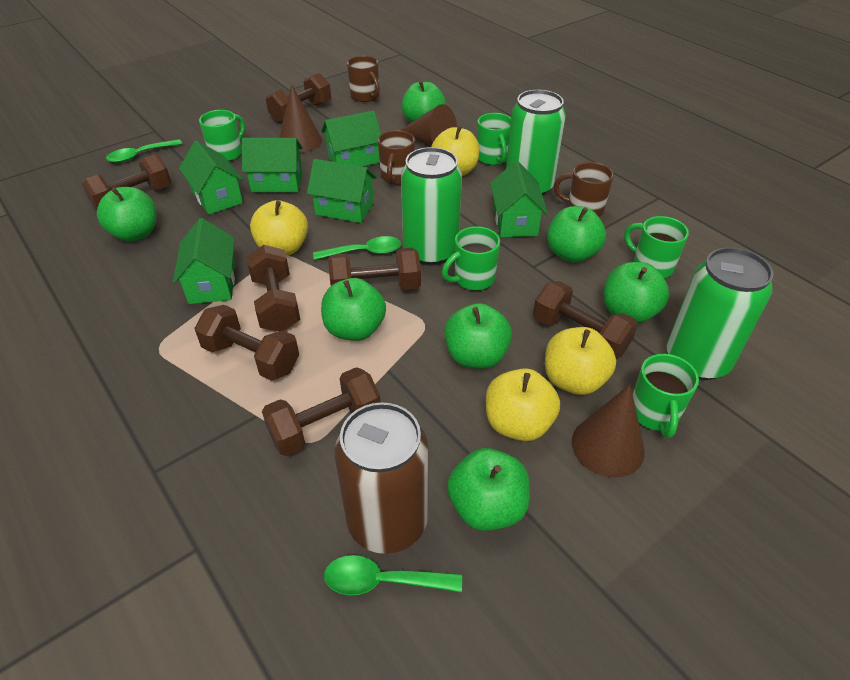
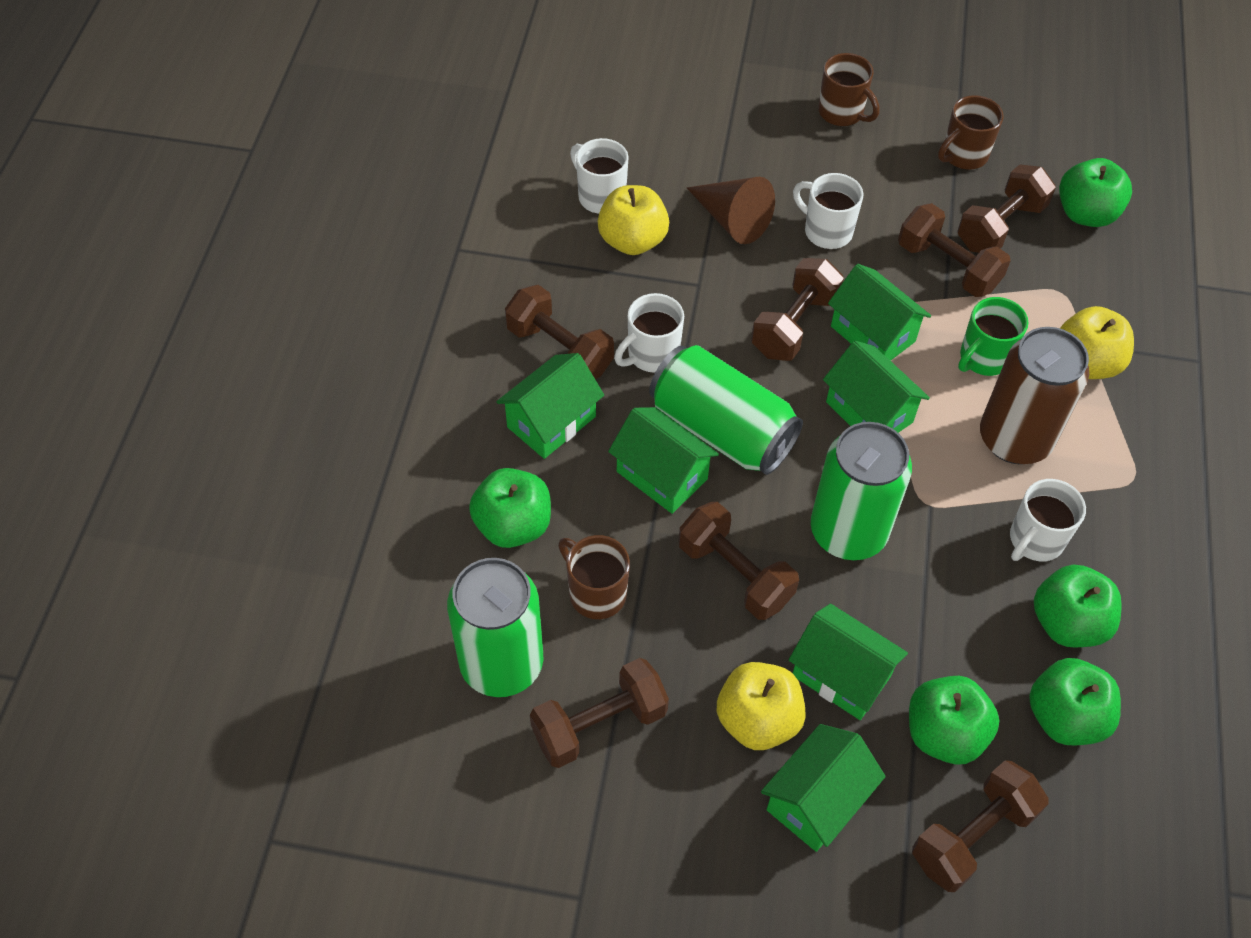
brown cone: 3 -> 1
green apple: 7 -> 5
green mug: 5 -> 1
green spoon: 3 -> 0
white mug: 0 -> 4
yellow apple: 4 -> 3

--

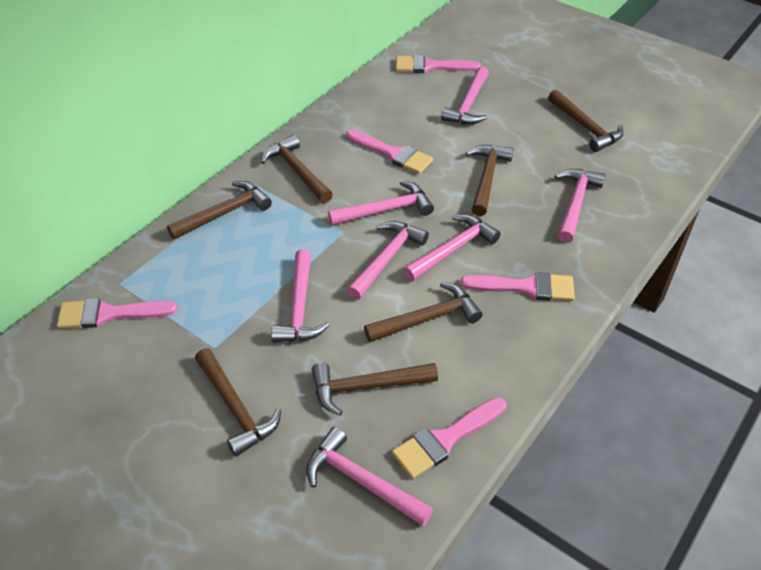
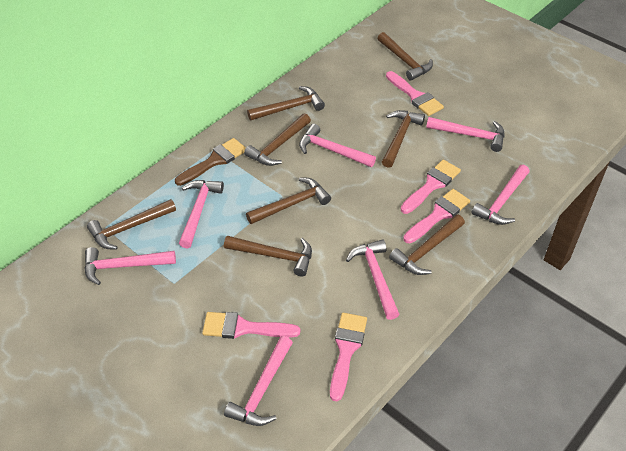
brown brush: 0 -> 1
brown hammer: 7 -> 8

(WHAT TO PRODUCE) From the records above, reproduce exactly the lines from the one with "green apple: 7 -> 5" to the one with "yellow apple: 4 -> 3", both included, and no others.

(RESPONSE FOR THIS EXERCISE)
green apple: 7 -> 5
green mug: 5 -> 1
green spoon: 3 -> 0
white mug: 0 -> 4
yellow apple: 4 -> 3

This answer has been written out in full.